= What is needed =
Restate all of the entries exactly. Any picture in them should be skipped.

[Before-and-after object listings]
+===+

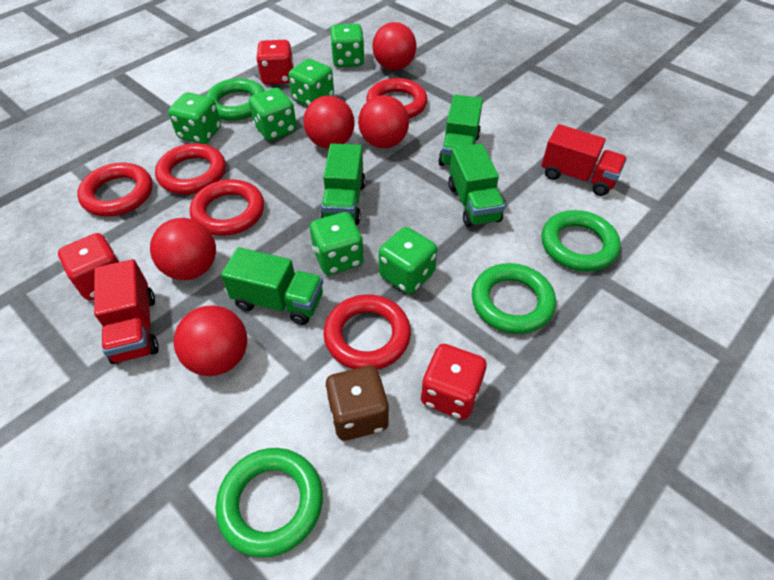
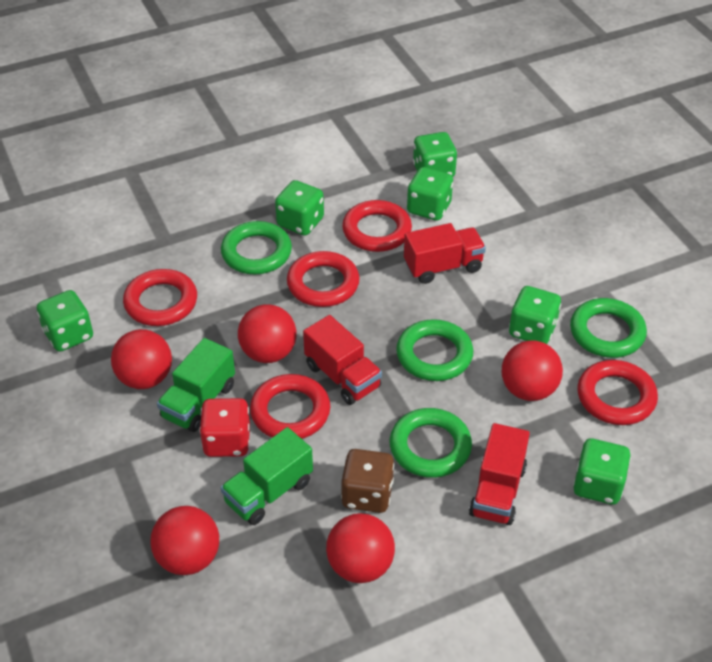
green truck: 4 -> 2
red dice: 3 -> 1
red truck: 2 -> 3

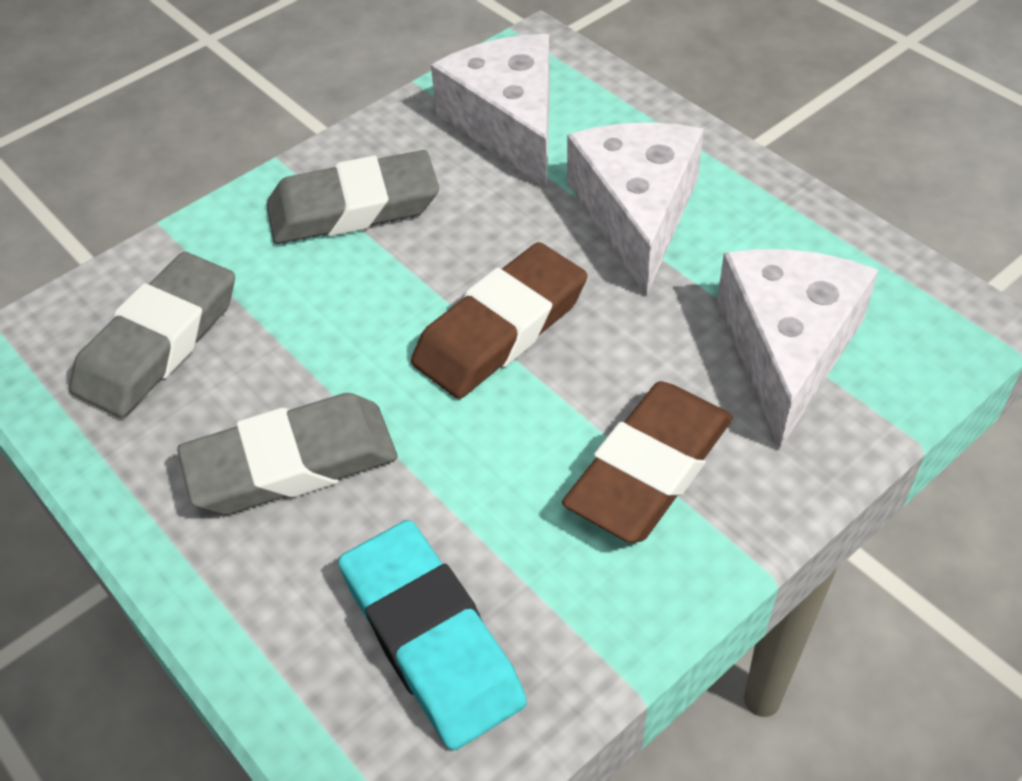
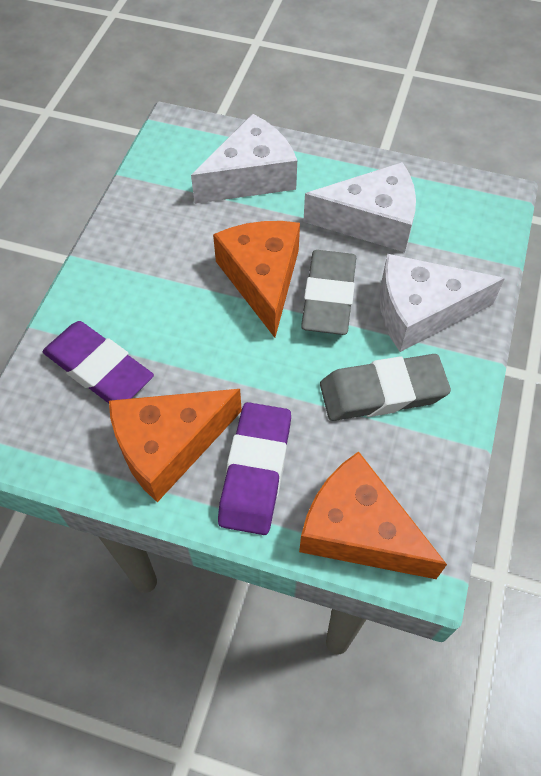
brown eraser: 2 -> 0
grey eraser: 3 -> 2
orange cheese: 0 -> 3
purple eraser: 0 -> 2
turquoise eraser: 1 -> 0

+===+

= Exercise answer =
green truck: 4 -> 2
red dice: 3 -> 1
red truck: 2 -> 3

brown eraser: 2 -> 0
grey eraser: 3 -> 2
orange cheese: 0 -> 3
purple eraser: 0 -> 2
turquoise eraser: 1 -> 0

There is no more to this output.